Problem requirements:
Below are some records; state how many of their lines contain the word "none", and add nothing.
Excerpted records Block Start
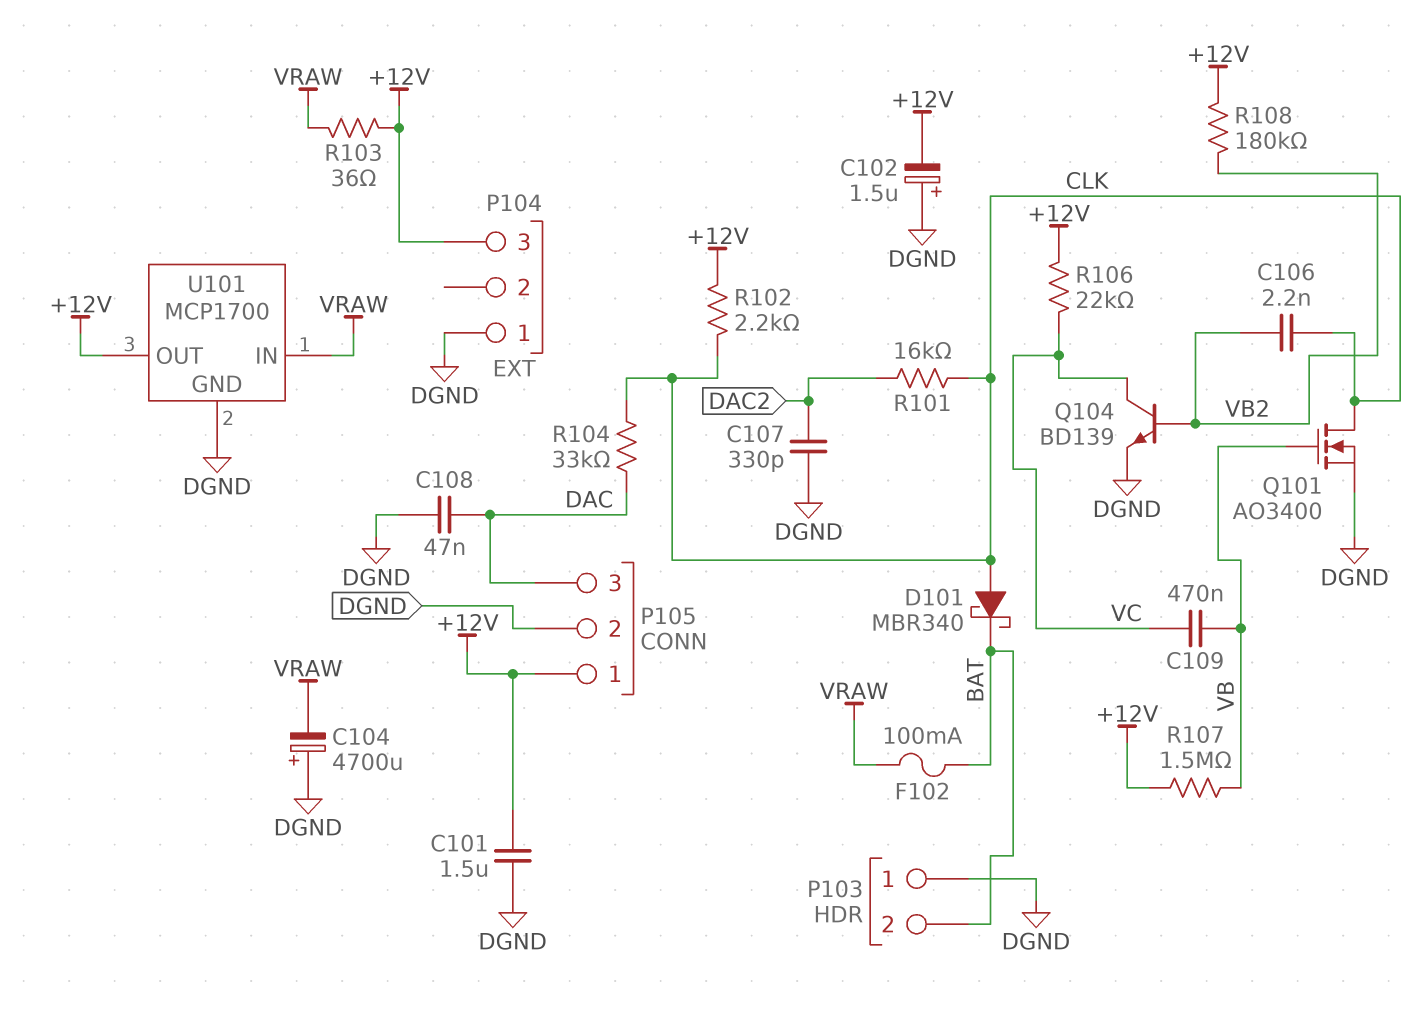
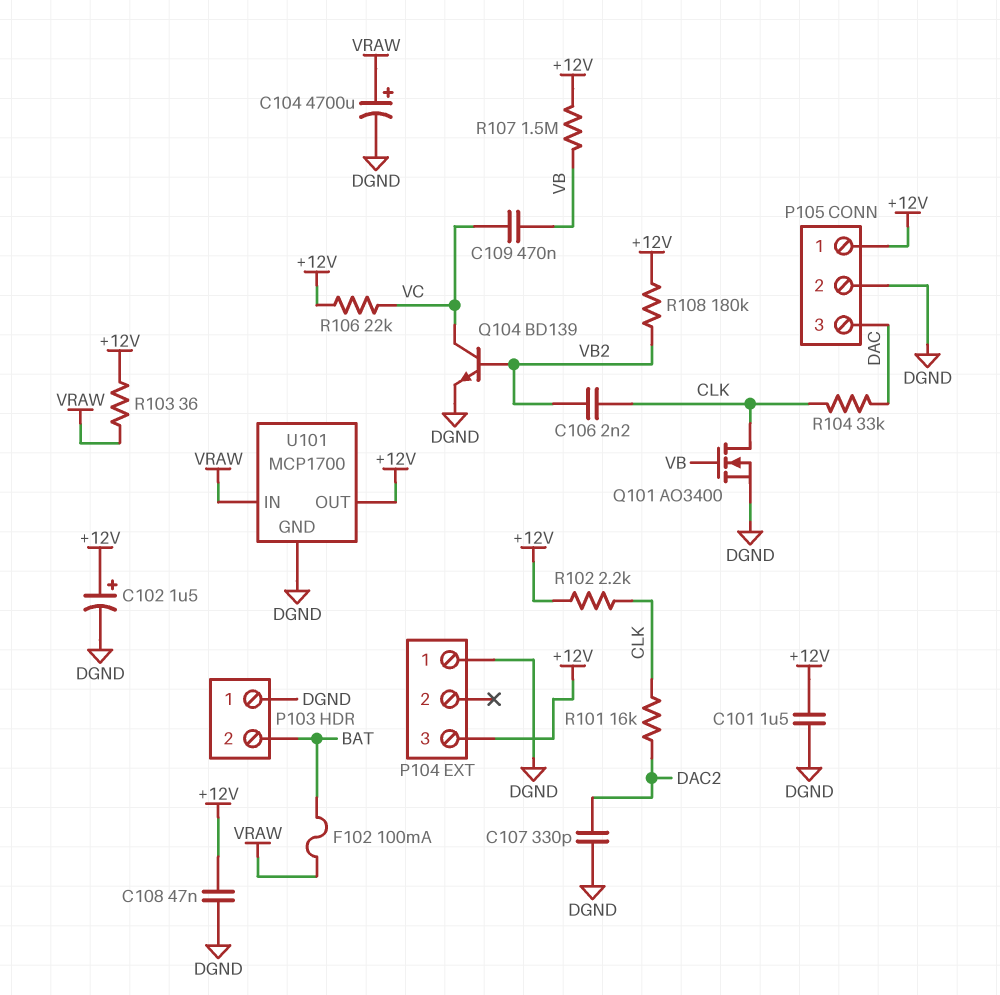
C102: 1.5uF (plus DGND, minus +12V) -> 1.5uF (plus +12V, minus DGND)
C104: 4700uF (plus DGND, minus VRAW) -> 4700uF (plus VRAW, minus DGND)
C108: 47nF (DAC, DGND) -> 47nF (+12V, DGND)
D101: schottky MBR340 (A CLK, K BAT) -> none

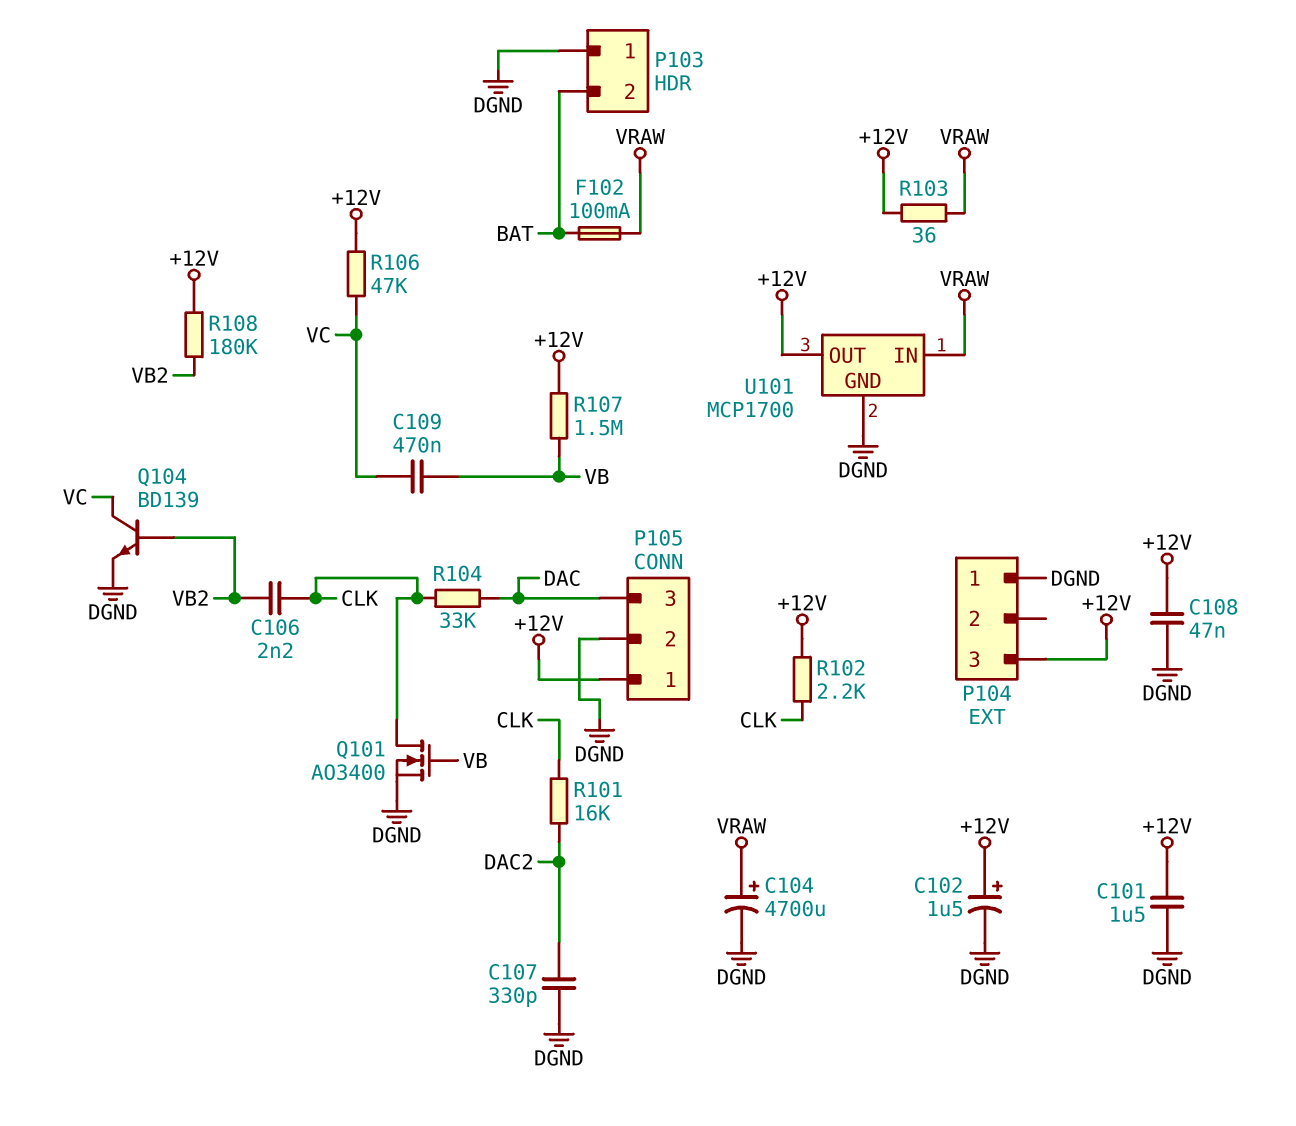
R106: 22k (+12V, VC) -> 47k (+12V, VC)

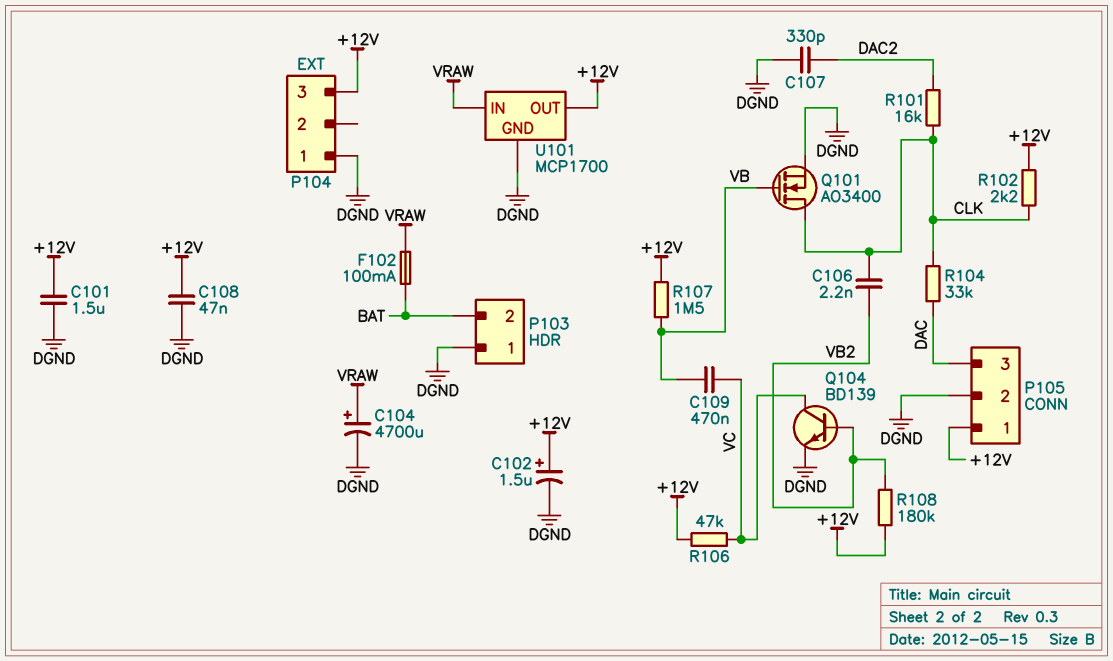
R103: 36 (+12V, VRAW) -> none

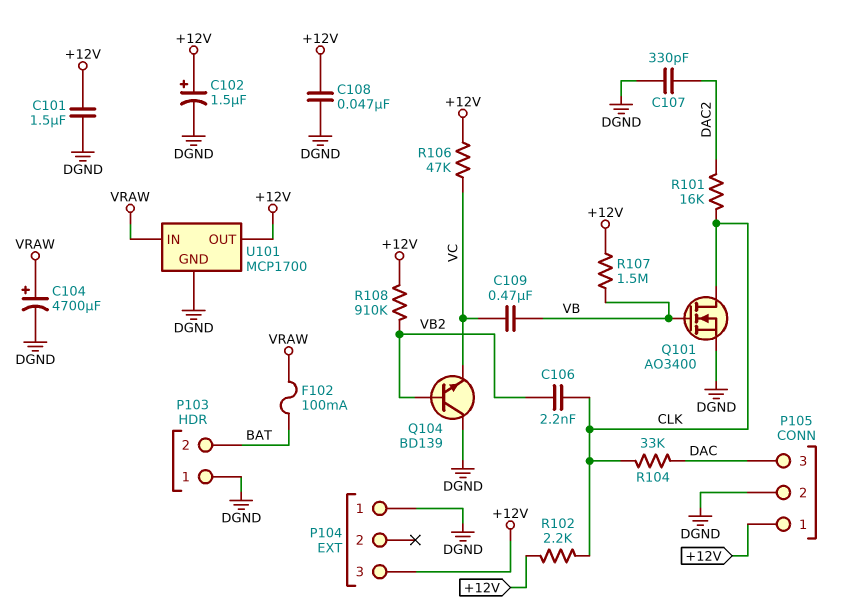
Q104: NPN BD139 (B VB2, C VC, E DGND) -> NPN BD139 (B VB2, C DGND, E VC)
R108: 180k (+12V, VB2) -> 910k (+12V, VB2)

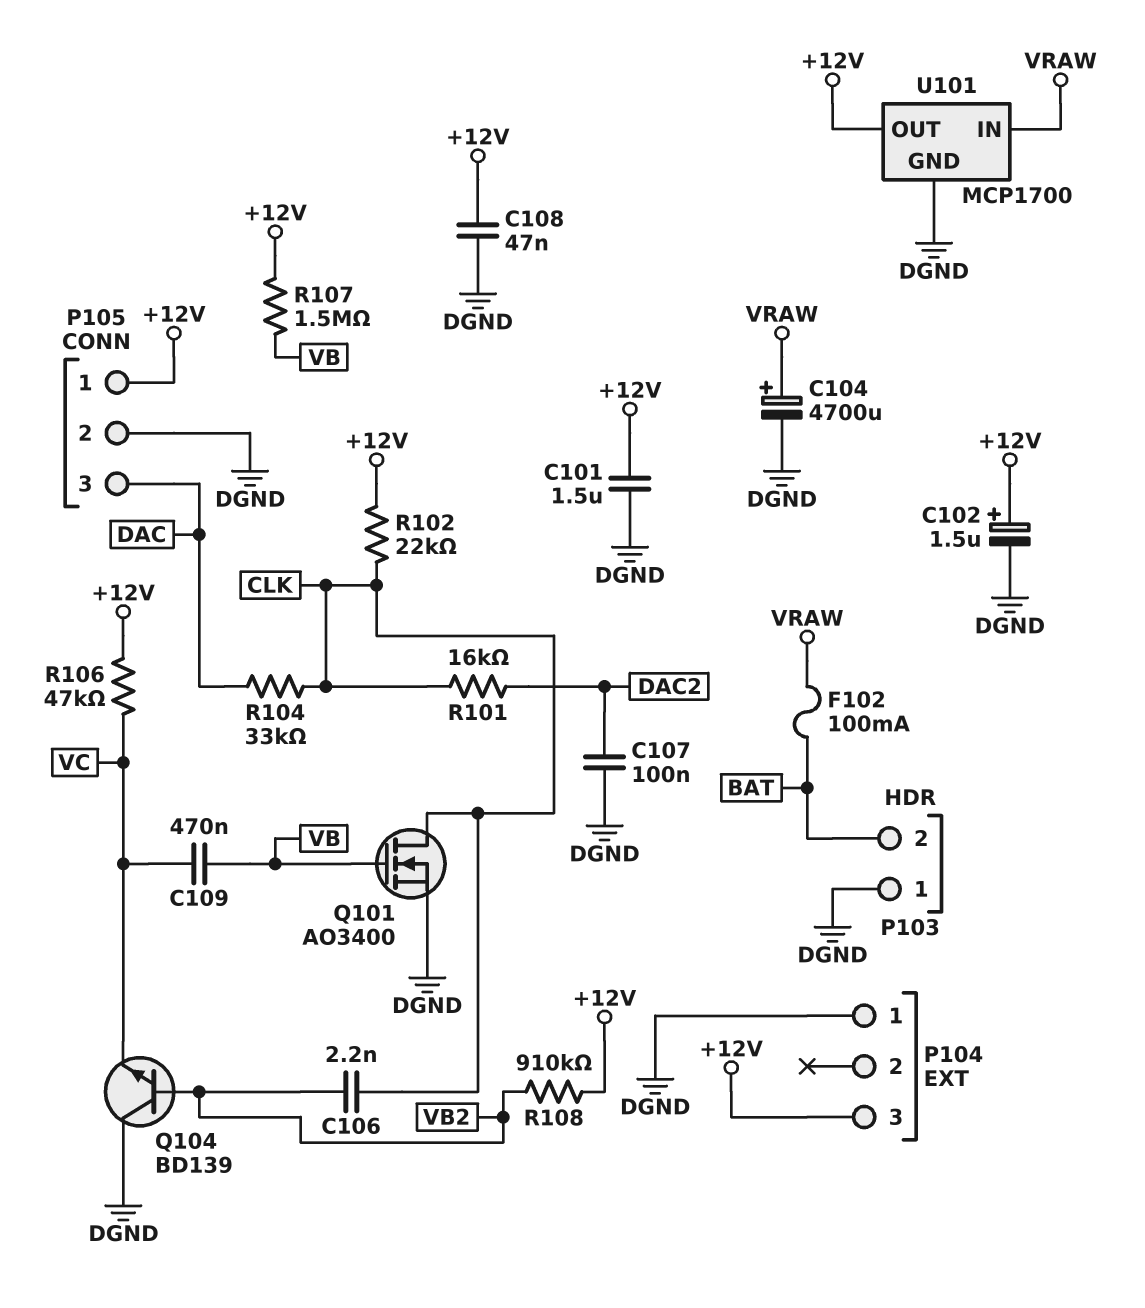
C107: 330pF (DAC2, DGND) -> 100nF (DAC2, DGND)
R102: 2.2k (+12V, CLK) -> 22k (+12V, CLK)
Excerpted records Block End
Solution:
2